[RECORDS SUPPLIED Boundary: Start]

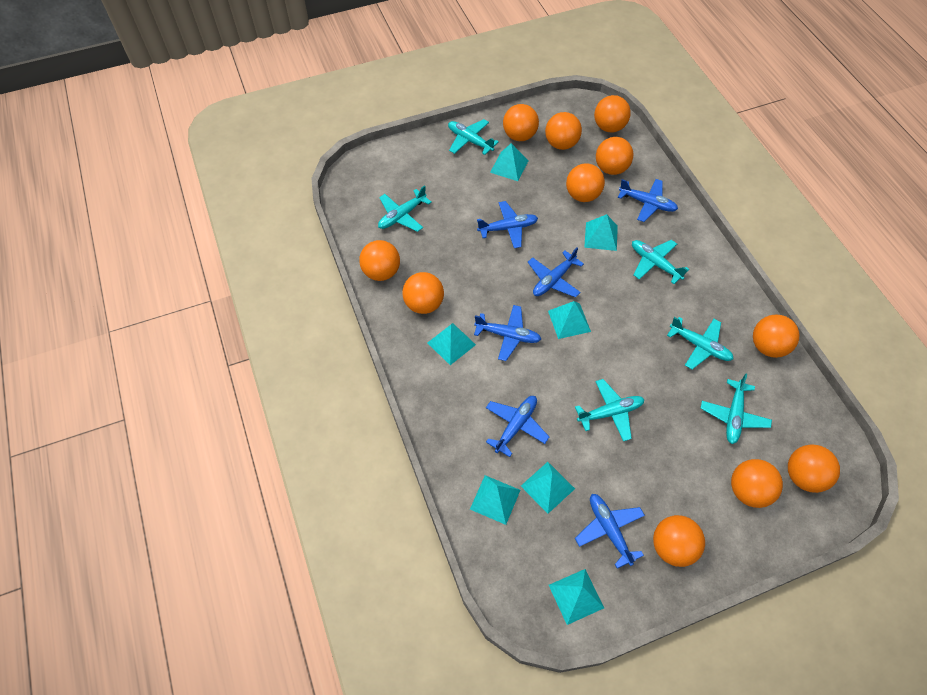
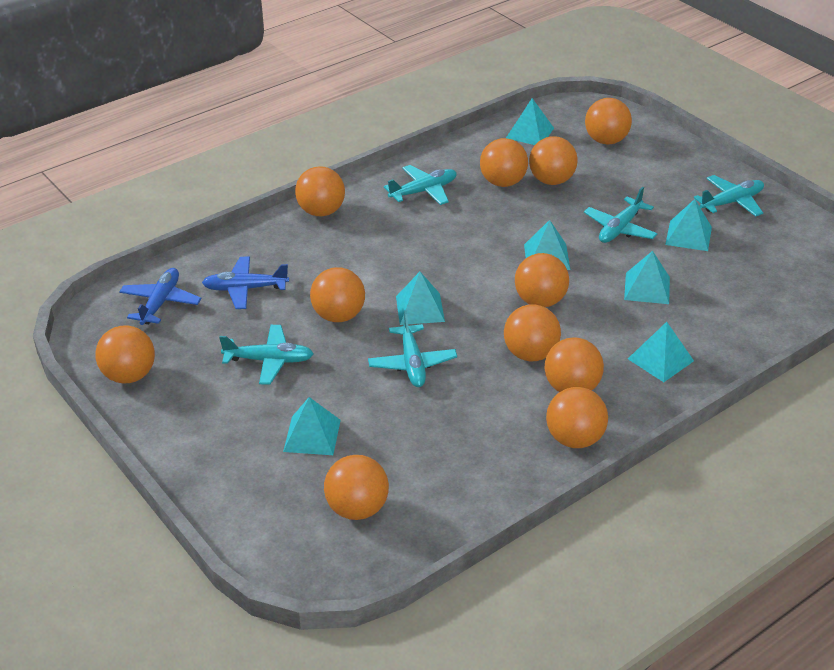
blue plane: 6 -> 2
turquoise plane: 6 -> 5

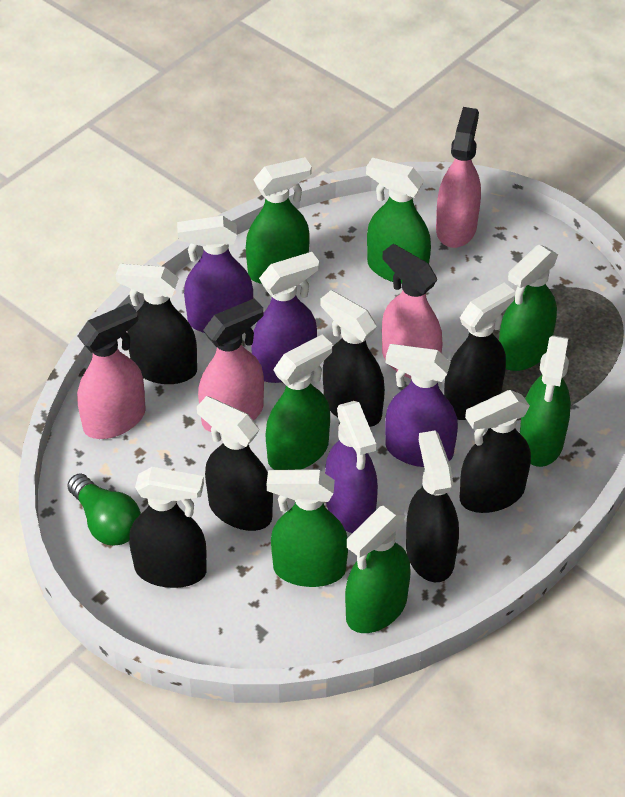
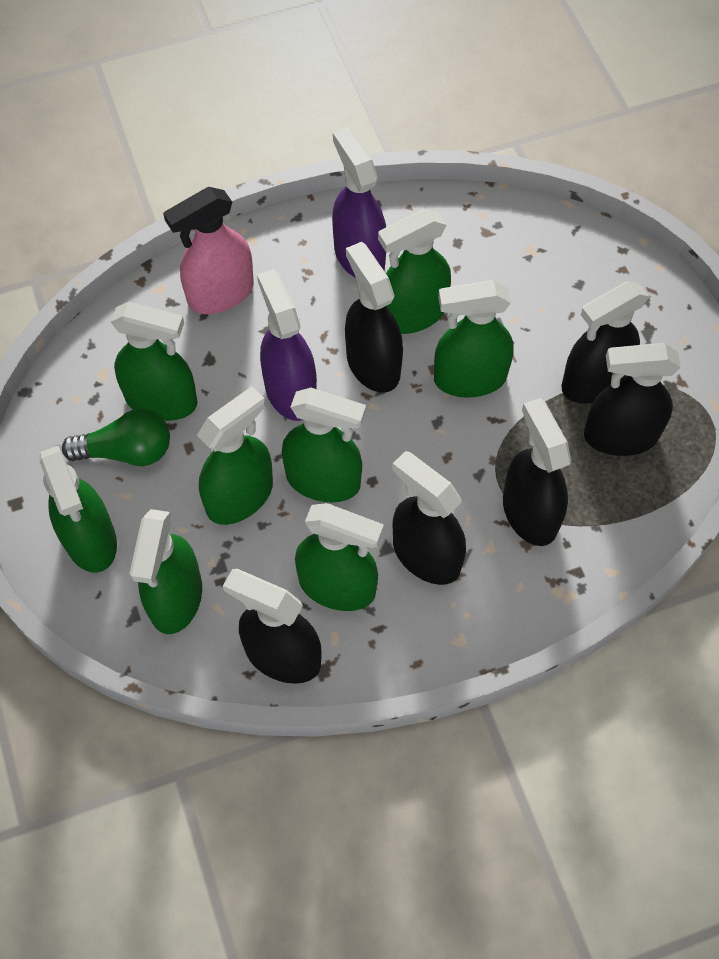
black spray bottle: 7 -> 6
green spray bottle: 7 -> 8
pink spray bottle: 4 -> 1
purple spray bottle: 4 -> 2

[RECORDS SUPPLIED Boundary: End]

GOAL OF THE EXERCISE: Reproduce each line of the records exactly, and omit every picture.

ANSWER TO THIS TASK:
blue plane: 6 -> 2
turquoise plane: 6 -> 5

black spray bottle: 7 -> 6
green spray bottle: 7 -> 8
pink spray bottle: 4 -> 1
purple spray bottle: 4 -> 2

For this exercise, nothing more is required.